_Data to process_
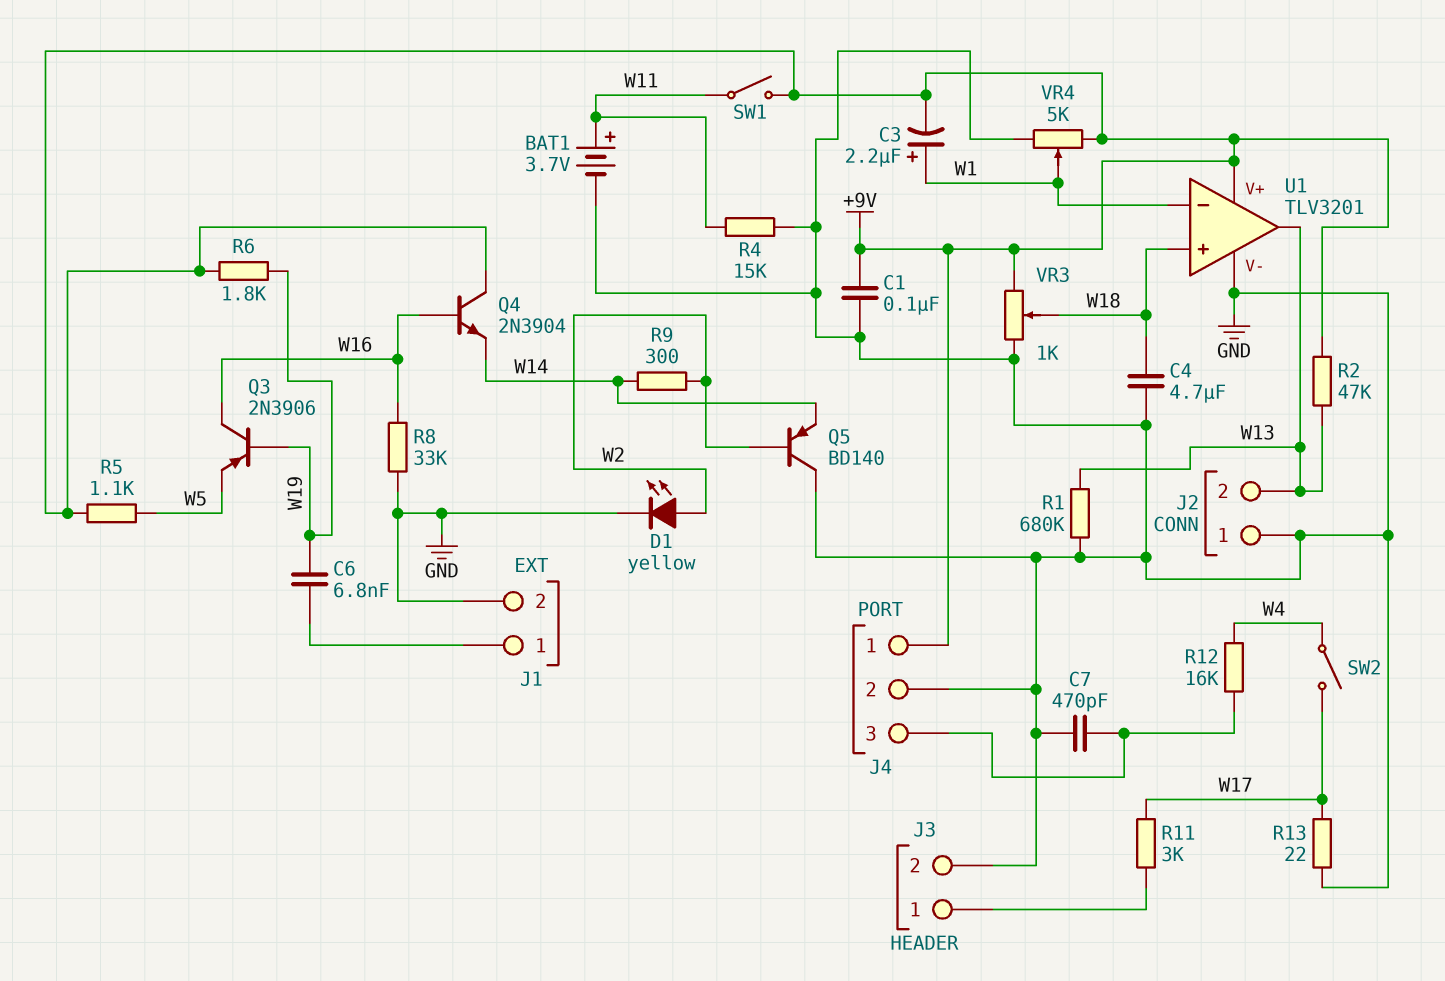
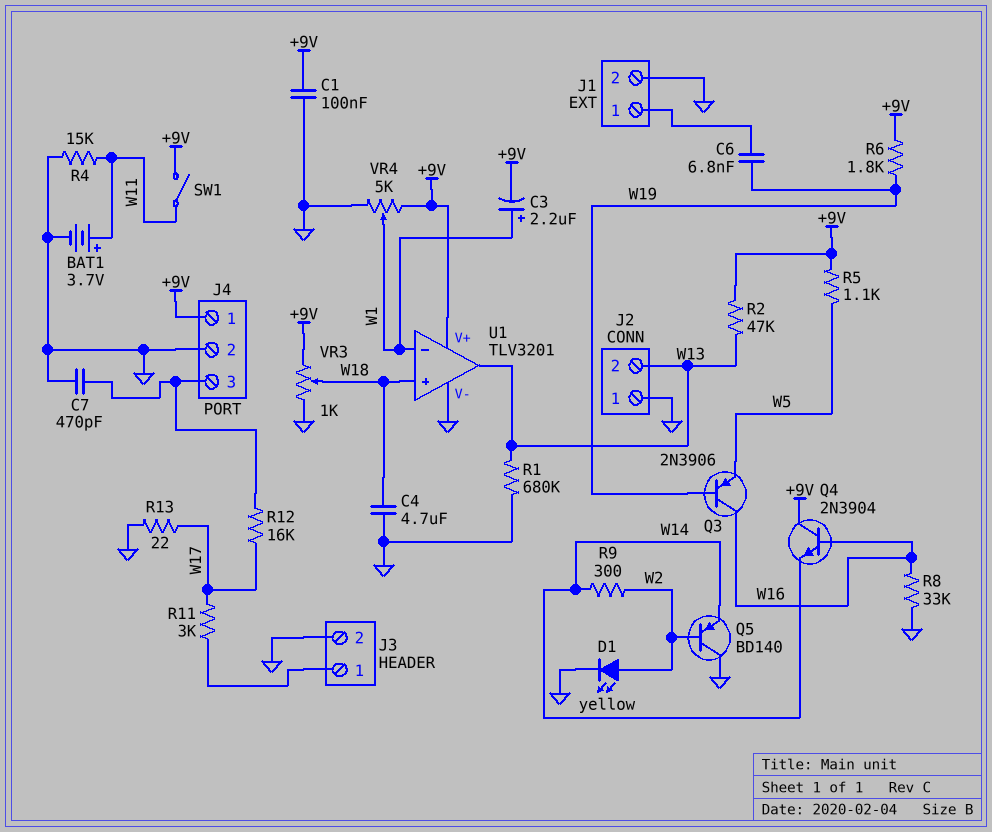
R12: 16k (J4/3, W4) -> 16k (J4/3, W17)
SW2: switch (W4, W17) -> none

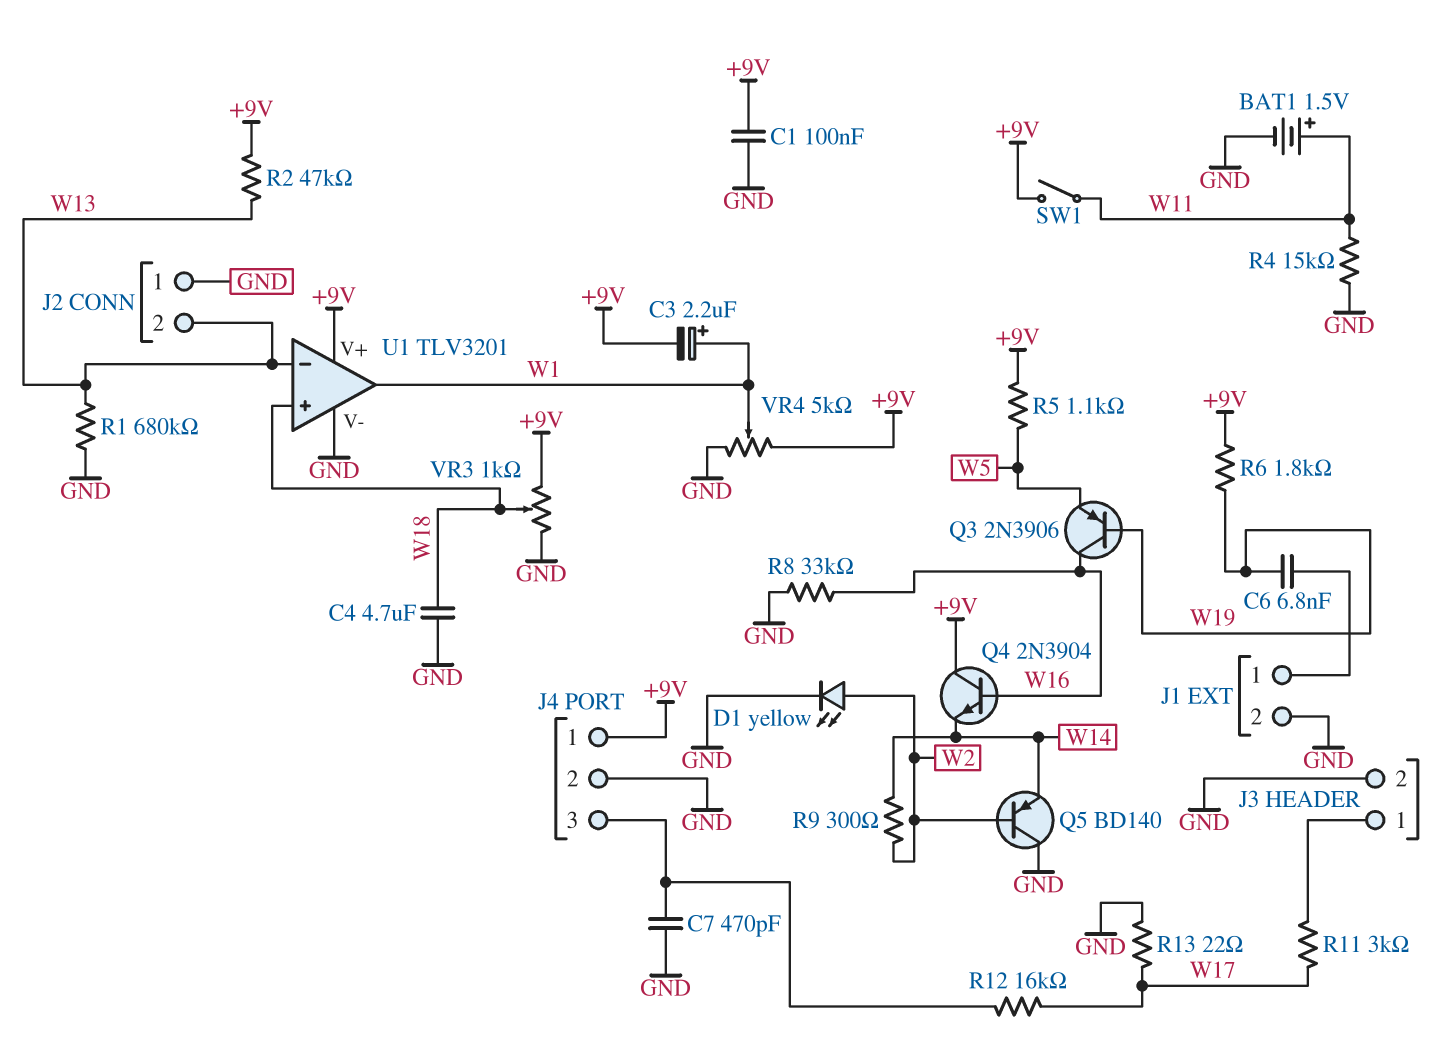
BAT1: 3.7V (plus W11, minus GND) -> 1.5V (plus W11, minus GND)
U1 pin in-: W1 -> W13
U1 pin out: W13 -> W1

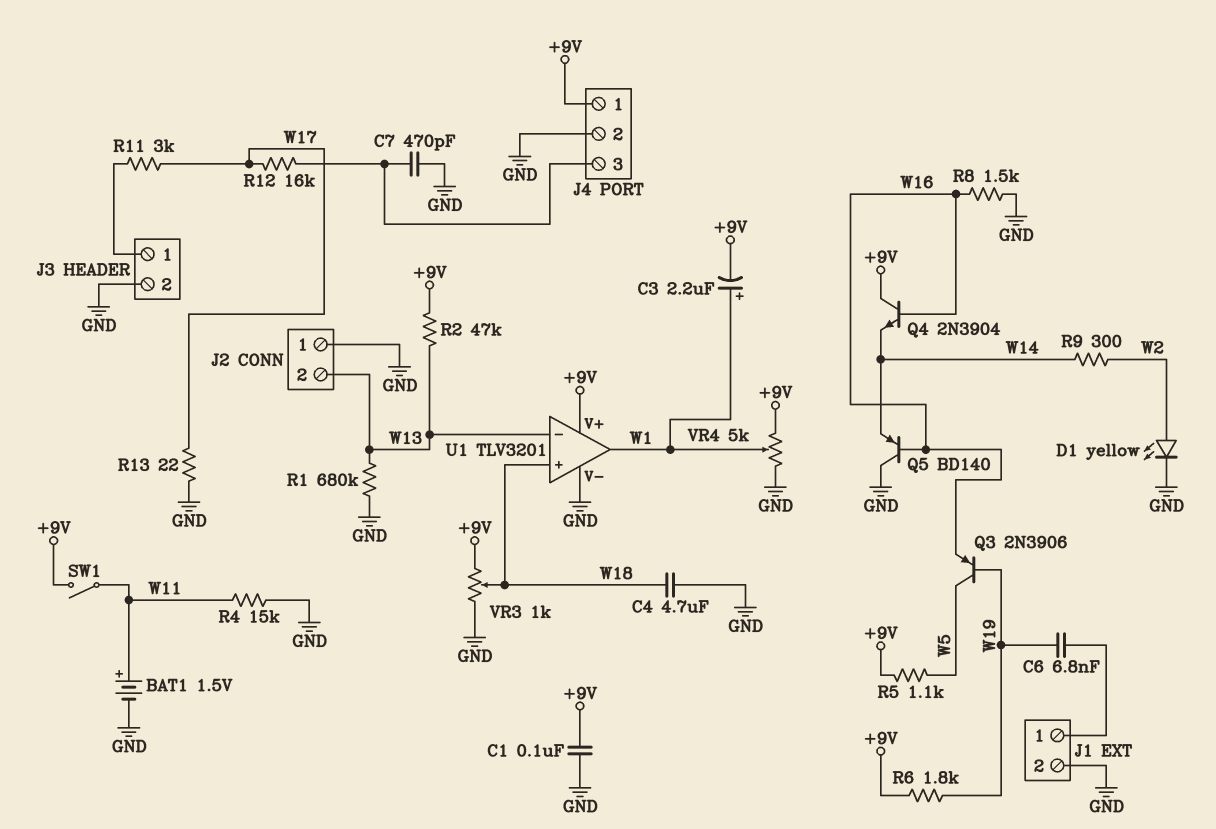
Q3: PNP 2N3906 (B W19, C W16, E W5) -> PNP 2N3906 (B W19, C W5, E W16)
Q5: PNP BD140 (B W2, C GND, E W14) -> PNP BD140 (B W16, C GND, E W14)
R8: 33k (GND, W16) -> 1.5k (GND, W16)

_Problem to solve_
Please give the data again unaltered, leaving out any images.

_Written response_
R12: 16k (J4/3, W4) -> 16k (J4/3, W17)
SW2: switch (W4, W17) -> none

BAT1: 3.7V (plus W11, minus GND) -> 1.5V (plus W11, minus GND)
U1 pin in-: W1 -> W13
U1 pin out: W13 -> W1

Q3: PNP 2N3906 (B W19, C W16, E W5) -> PNP 2N3906 (B W19, C W5, E W16)
Q5: PNP BD140 (B W2, C GND, E W14) -> PNP BD140 (B W16, C GND, E W14)
R8: 33k (GND, W16) -> 1.5k (GND, W16)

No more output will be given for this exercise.